• _What to produce_
The entries that follow should be written out exactly.

• _Data shown_
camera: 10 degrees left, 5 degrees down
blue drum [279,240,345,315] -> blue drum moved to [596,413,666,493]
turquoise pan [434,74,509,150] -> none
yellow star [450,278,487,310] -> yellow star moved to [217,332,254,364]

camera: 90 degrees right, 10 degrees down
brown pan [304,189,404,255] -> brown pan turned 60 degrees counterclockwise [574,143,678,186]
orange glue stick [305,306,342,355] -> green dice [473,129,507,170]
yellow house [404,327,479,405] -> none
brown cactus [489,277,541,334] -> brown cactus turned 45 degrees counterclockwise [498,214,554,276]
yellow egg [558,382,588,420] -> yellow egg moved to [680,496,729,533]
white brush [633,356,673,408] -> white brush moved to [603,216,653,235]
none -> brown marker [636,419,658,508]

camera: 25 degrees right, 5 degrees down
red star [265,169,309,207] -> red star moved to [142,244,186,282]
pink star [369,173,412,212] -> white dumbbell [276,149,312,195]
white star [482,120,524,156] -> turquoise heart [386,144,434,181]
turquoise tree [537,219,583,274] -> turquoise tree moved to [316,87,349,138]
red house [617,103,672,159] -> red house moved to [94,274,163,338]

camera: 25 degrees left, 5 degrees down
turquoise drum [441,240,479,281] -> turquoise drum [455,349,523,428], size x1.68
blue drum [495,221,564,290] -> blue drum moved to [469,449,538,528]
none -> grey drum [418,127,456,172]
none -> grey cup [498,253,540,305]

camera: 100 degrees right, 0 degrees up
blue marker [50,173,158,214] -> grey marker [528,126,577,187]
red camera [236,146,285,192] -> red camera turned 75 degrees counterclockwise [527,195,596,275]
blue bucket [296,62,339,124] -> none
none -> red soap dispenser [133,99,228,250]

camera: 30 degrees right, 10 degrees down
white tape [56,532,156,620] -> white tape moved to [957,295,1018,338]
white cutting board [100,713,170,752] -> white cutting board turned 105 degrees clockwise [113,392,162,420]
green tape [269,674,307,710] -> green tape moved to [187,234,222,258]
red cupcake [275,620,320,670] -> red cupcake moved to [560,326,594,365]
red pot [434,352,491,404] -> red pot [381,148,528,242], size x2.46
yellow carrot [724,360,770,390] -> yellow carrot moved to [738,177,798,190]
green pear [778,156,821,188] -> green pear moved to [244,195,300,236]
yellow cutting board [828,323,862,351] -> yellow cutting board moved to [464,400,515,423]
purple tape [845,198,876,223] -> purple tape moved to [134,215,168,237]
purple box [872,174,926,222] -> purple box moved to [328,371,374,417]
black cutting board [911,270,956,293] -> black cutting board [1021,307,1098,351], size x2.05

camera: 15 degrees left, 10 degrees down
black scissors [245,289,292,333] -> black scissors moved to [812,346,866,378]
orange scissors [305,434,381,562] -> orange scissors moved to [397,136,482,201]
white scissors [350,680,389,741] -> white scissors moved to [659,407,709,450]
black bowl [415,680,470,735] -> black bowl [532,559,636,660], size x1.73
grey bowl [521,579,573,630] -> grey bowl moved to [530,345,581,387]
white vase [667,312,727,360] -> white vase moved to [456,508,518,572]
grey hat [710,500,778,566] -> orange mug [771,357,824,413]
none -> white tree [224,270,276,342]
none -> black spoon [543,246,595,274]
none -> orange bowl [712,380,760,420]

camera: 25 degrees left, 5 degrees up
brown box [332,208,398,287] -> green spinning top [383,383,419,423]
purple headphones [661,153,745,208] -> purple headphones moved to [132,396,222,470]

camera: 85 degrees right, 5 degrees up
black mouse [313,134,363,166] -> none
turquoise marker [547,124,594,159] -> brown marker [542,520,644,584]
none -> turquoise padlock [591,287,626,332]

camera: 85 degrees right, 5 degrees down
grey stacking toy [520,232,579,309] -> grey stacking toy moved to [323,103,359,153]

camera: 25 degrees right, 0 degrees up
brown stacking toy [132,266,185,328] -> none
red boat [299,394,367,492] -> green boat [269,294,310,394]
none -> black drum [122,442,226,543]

• _Result of this task_
camera: 10 degrees left, 5 degrees down
blue drum [279,240,345,315] -> blue drum moved to [596,413,666,493]
turquoise pan [434,74,509,150] -> none
yellow star [450,278,487,310] -> yellow star moved to [217,332,254,364]

camera: 90 degrees right, 10 degrees down
brown pan [304,189,404,255] -> brown pan turned 60 degrees counterclockwise [574,143,678,186]
orange glue stick [305,306,342,355] -> green dice [473,129,507,170]
yellow house [404,327,479,405] -> none
brown cactus [489,277,541,334] -> brown cactus turned 45 degrees counterclockwise [498,214,554,276]
yellow egg [558,382,588,420] -> yellow egg moved to [680,496,729,533]
white brush [633,356,673,408] -> white brush moved to [603,216,653,235]
none -> brown marker [636,419,658,508]

camera: 25 degrees right, 5 degrees down
red star [265,169,309,207] -> red star moved to [142,244,186,282]
pink star [369,173,412,212] -> white dumbbell [276,149,312,195]
white star [482,120,524,156] -> turquoise heart [386,144,434,181]
turquoise tree [537,219,583,274] -> turquoise tree moved to [316,87,349,138]
red house [617,103,672,159] -> red house moved to [94,274,163,338]

camera: 25 degrees left, 5 degrees down
turquoise drum [441,240,479,281] -> turquoise drum [455,349,523,428], size x1.68
blue drum [495,221,564,290] -> blue drum moved to [469,449,538,528]
none -> grey drum [418,127,456,172]
none -> grey cup [498,253,540,305]

camera: 100 degrees right, 0 degrees up
blue marker [50,173,158,214] -> grey marker [528,126,577,187]
red camera [236,146,285,192] -> red camera turned 75 degrees counterclockwise [527,195,596,275]
blue bucket [296,62,339,124] -> none
none -> red soap dispenser [133,99,228,250]

camera: 30 degrees right, 10 degrees down
white tape [56,532,156,620] -> white tape moved to [957,295,1018,338]
white cutting board [100,713,170,752] -> white cutting board turned 105 degrees clockwise [113,392,162,420]
green tape [269,674,307,710] -> green tape moved to [187,234,222,258]
red cupcake [275,620,320,670] -> red cupcake moved to [560,326,594,365]
red pot [434,352,491,404] -> red pot [381,148,528,242], size x2.46
yellow carrot [724,360,770,390] -> yellow carrot moved to [738,177,798,190]
green pear [778,156,821,188] -> green pear moved to [244,195,300,236]
yellow cutting board [828,323,862,351] -> yellow cutting board moved to [464,400,515,423]
purple tape [845,198,876,223] -> purple tape moved to [134,215,168,237]
purple box [872,174,926,222] -> purple box moved to [328,371,374,417]
black cutting board [911,270,956,293] -> black cutting board [1021,307,1098,351], size x2.05

camera: 15 degrees left, 10 degrees down
black scissors [245,289,292,333] -> black scissors moved to [812,346,866,378]
orange scissors [305,434,381,562] -> orange scissors moved to [397,136,482,201]
white scissors [350,680,389,741] -> white scissors moved to [659,407,709,450]
black bowl [415,680,470,735] -> black bowl [532,559,636,660], size x1.73
grey bowl [521,579,573,630] -> grey bowl moved to [530,345,581,387]
white vase [667,312,727,360] -> white vase moved to [456,508,518,572]
grey hat [710,500,778,566] -> orange mug [771,357,824,413]
none -> white tree [224,270,276,342]
none -> black spoon [543,246,595,274]
none -> orange bowl [712,380,760,420]

camera: 25 degrees left, 5 degrees up
brown box [332,208,398,287] -> green spinning top [383,383,419,423]
purple headphones [661,153,745,208] -> purple headphones moved to [132,396,222,470]

camera: 85 degrees right, 5 degrees up
black mouse [313,134,363,166] -> none
turquoise marker [547,124,594,159] -> brown marker [542,520,644,584]
none -> turquoise padlock [591,287,626,332]

camera: 85 degrees right, 5 degrees down
grey stacking toy [520,232,579,309] -> grey stacking toy moved to [323,103,359,153]

camera: 25 degrees right, 0 degrees up
brown stacking toy [132,266,185,328] -> none
red boat [299,394,367,492] -> green boat [269,294,310,394]
none -> black drum [122,442,226,543]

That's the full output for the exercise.